- Exercise
Print out the data exactly, keeping every image out of it.

━━ Task data ━━

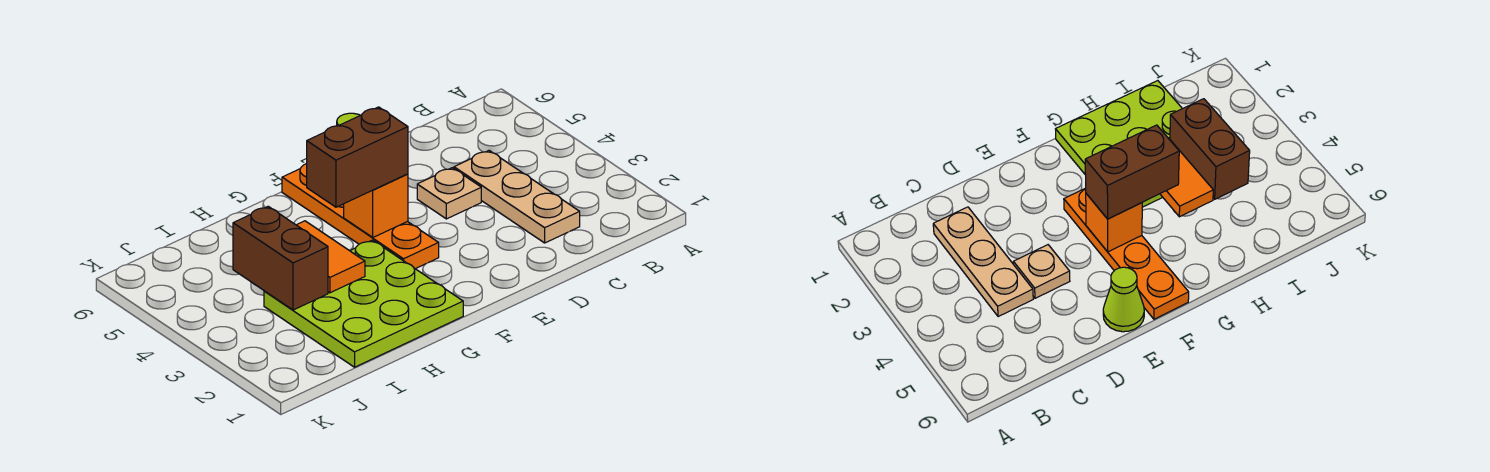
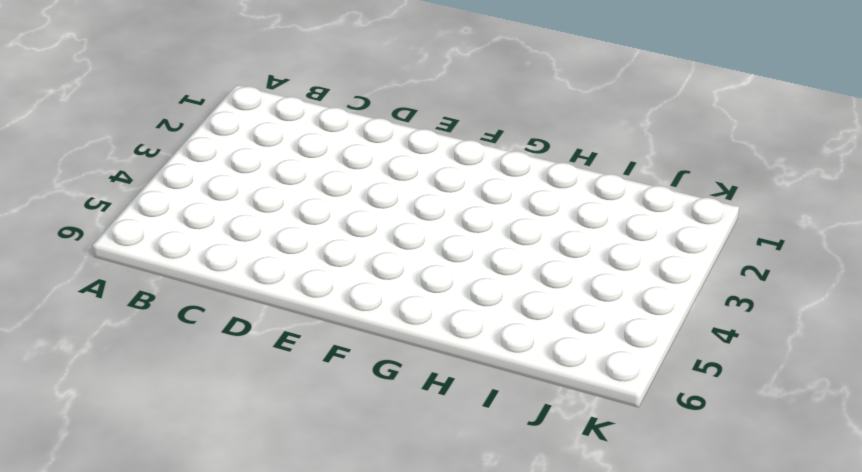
none -> tan plate C2:C4 level 1
none -> tan plate D4 level 1

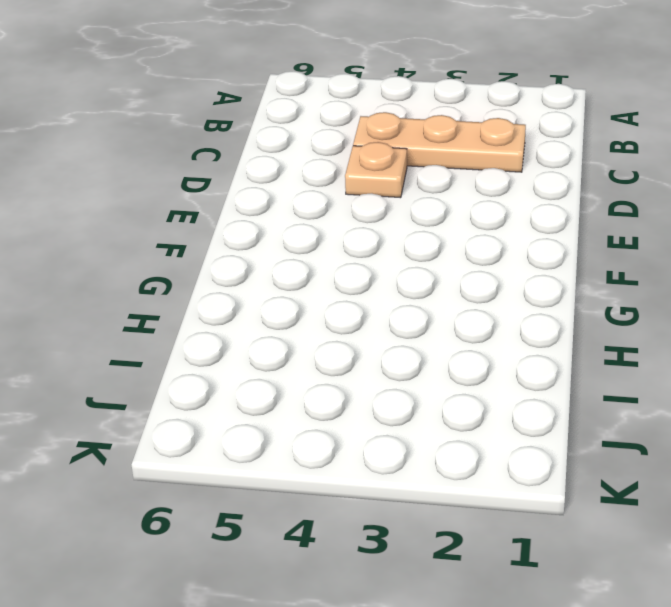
none -> lime cone E6 level 1
none -> orange plate F3:F6 level 1

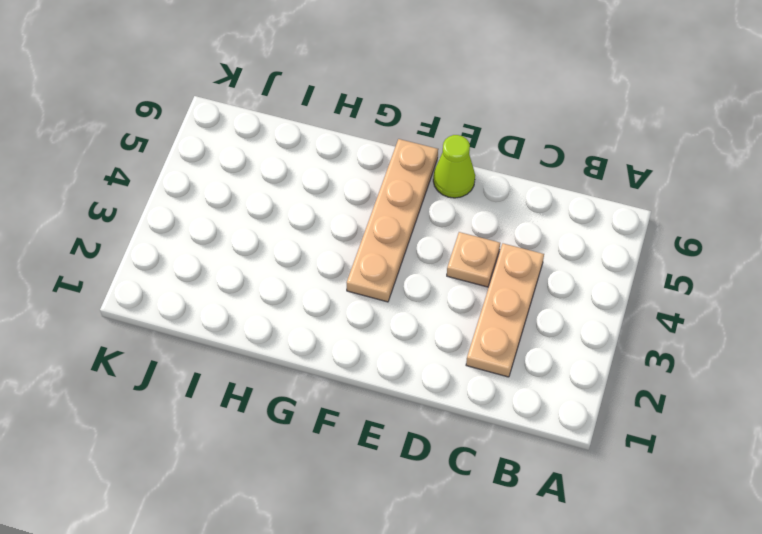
tan plate F3:F6 level 1 -> orange plate F3:F6 level 1
none -> lime plate G1:I3 level 1
none -> orange brick F4 level 2

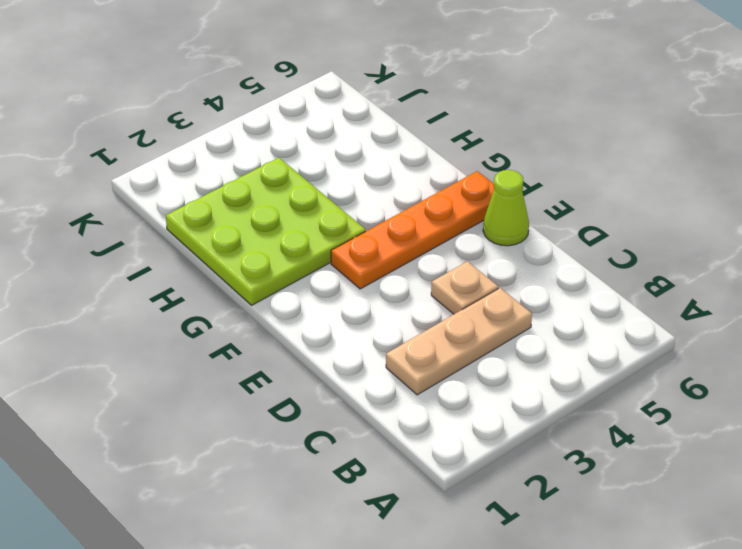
none -> orange brick F4 level 2
none -> orange tile H3:H4 level 2

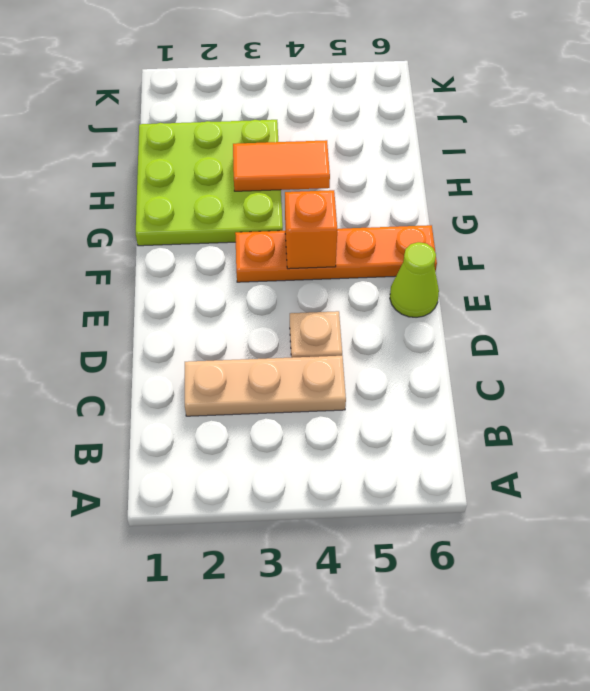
none -> brown brick I3:I4 level 2
none -> brown brick F4:G4 level 3

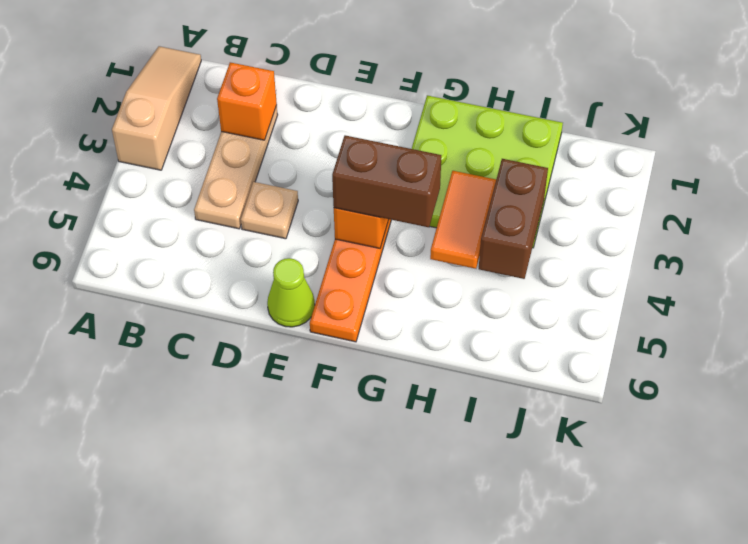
tan slope A1:A3 level 1 top 3 -> none
orange brick C2 level 2 -> none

━━━

- Answer to the problem
none -> tan plate C2:C4 level 1
none -> tan plate D4 level 1

none -> lime cone E6 level 1
none -> orange plate F3:F6 level 1

tan plate F3:F6 level 1 -> orange plate F3:F6 level 1
none -> lime plate G1:I3 level 1
none -> orange brick F4 level 2

none -> orange brick F4 level 2
none -> orange tile H3:H4 level 2

none -> brown brick I3:I4 level 2
none -> brown brick F4:G4 level 3

tan slope A1:A3 level 1 top 3 -> none
orange brick C2 level 2 -> none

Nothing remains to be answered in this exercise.